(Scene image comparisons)
---

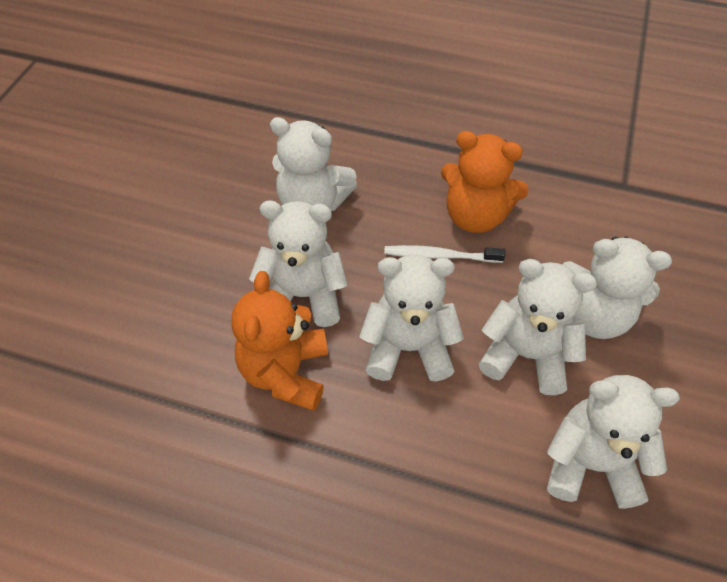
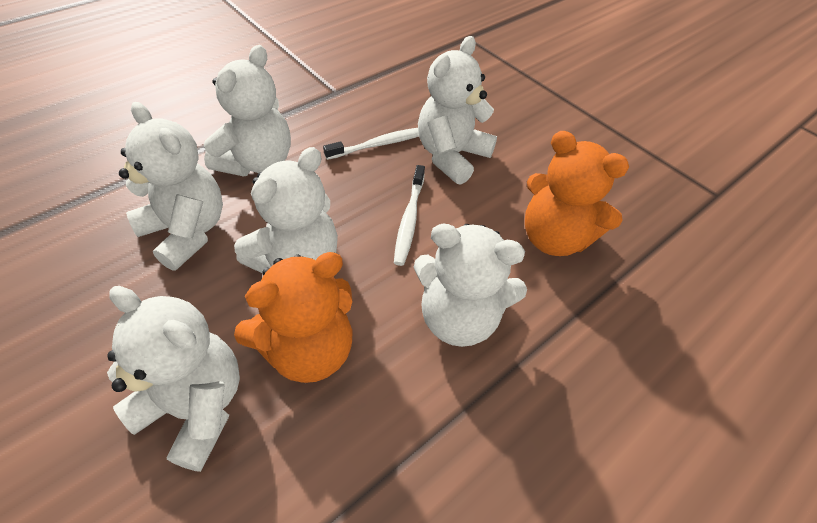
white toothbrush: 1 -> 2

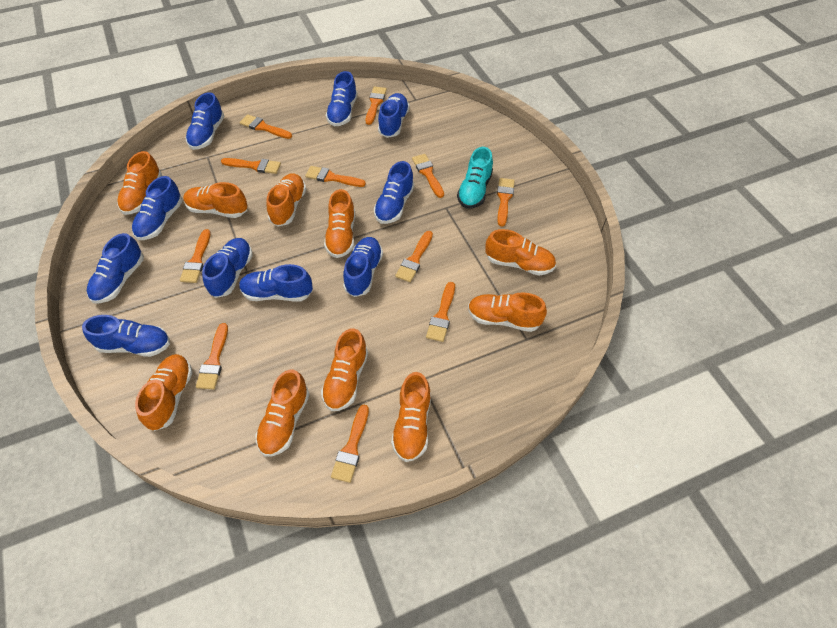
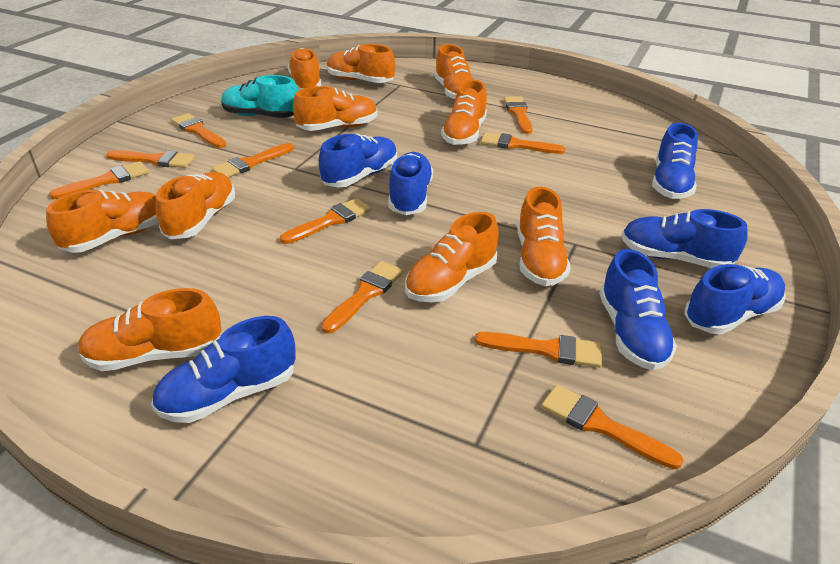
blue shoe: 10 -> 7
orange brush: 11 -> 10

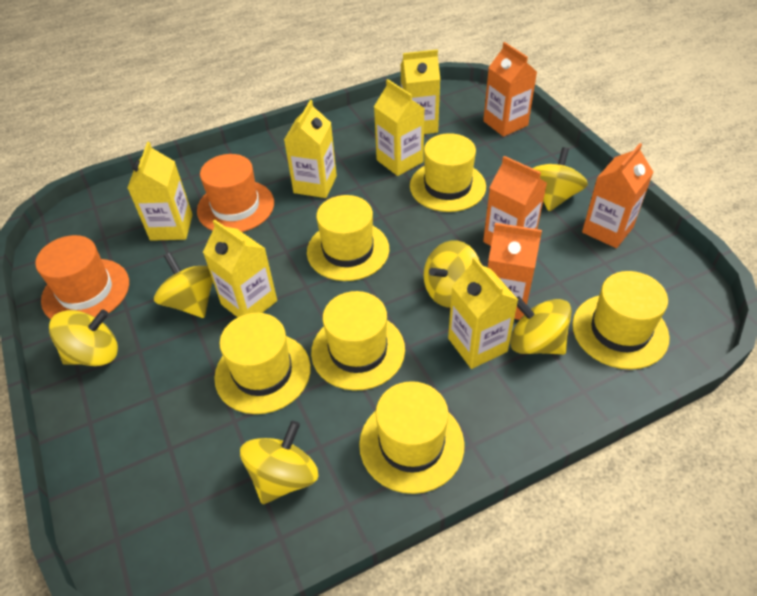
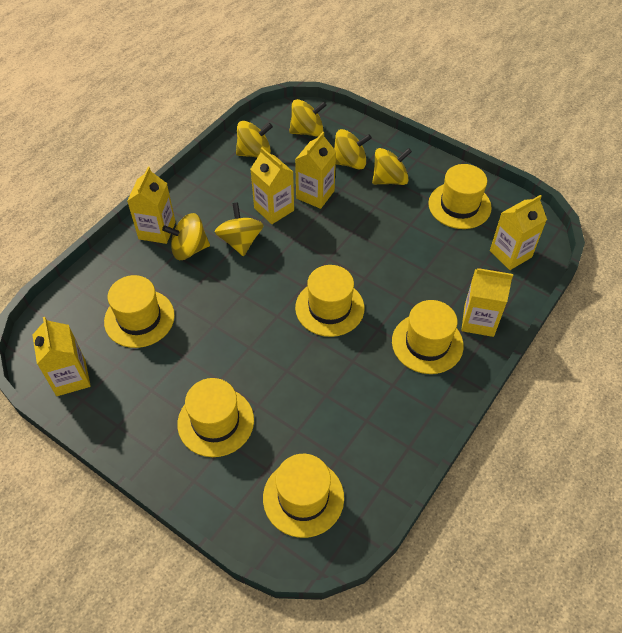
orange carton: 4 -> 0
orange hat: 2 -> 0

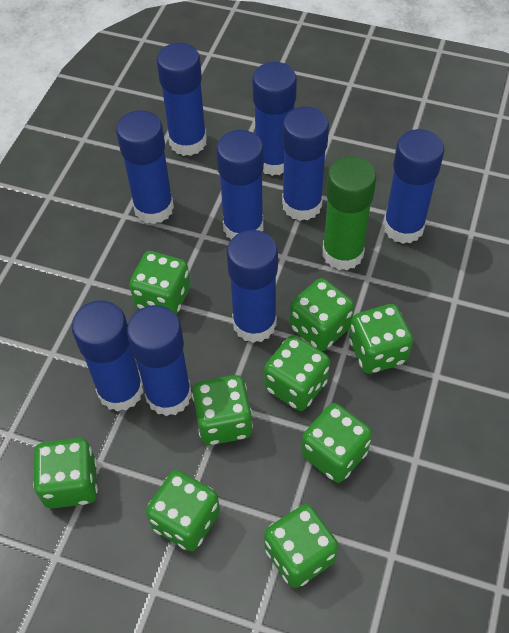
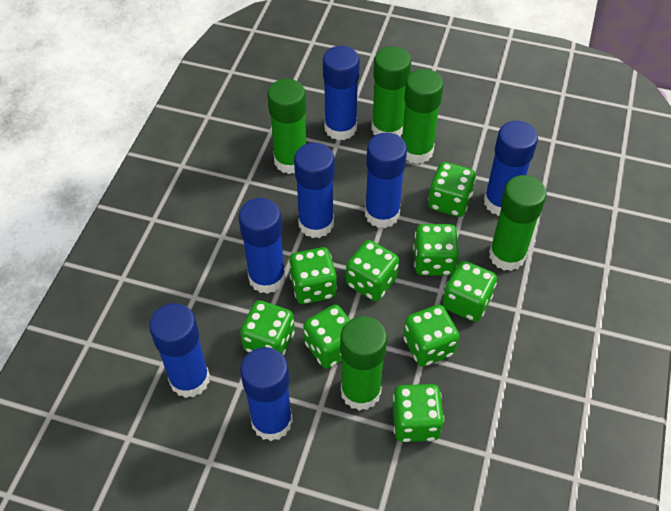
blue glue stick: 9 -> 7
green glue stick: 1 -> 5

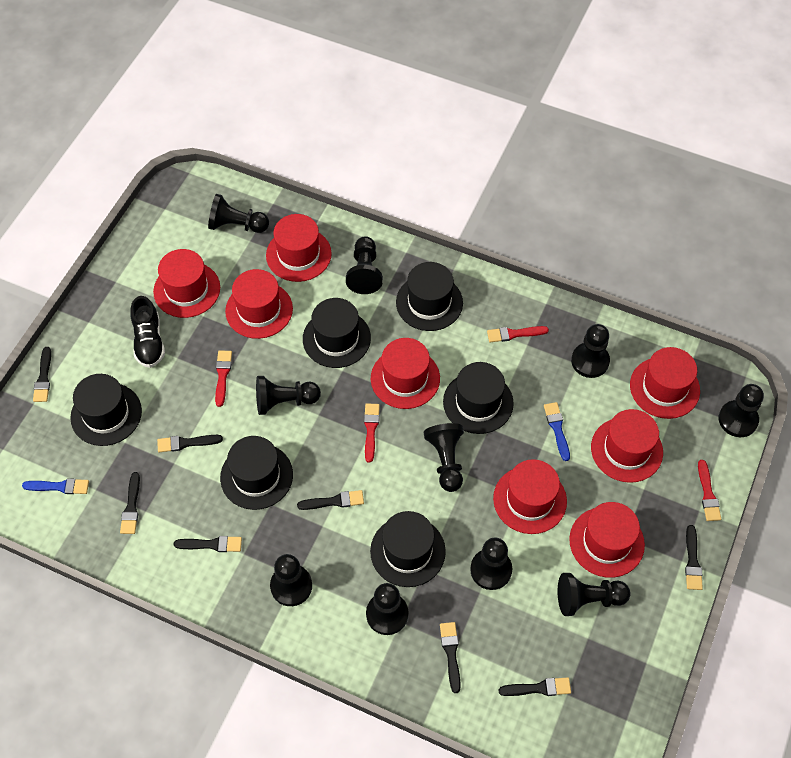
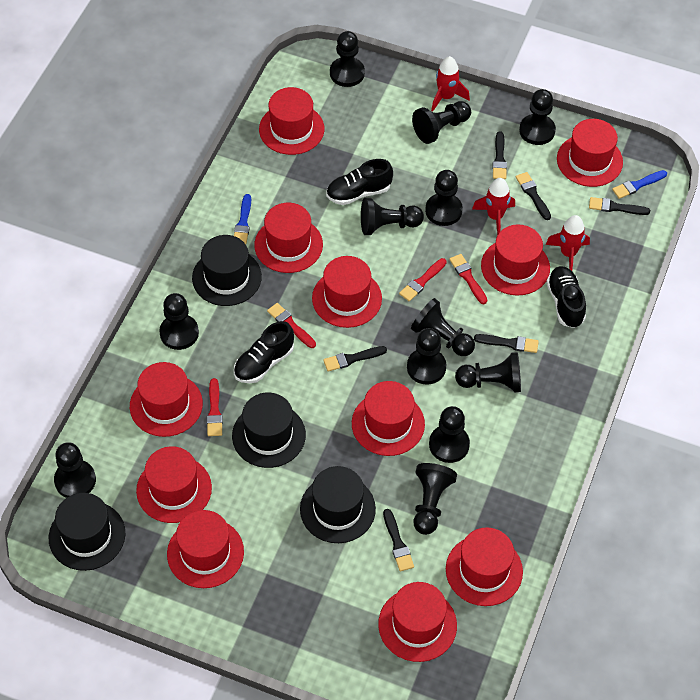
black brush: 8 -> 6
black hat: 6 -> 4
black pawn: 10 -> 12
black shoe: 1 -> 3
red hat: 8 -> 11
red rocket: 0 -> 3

---

> **Your assignment**
Find the lines in the entries above where "orange" occurs, and copy each of them.

> **Task result**
orange brush: 11 -> 10
orange carton: 4 -> 0
orange hat: 2 -> 0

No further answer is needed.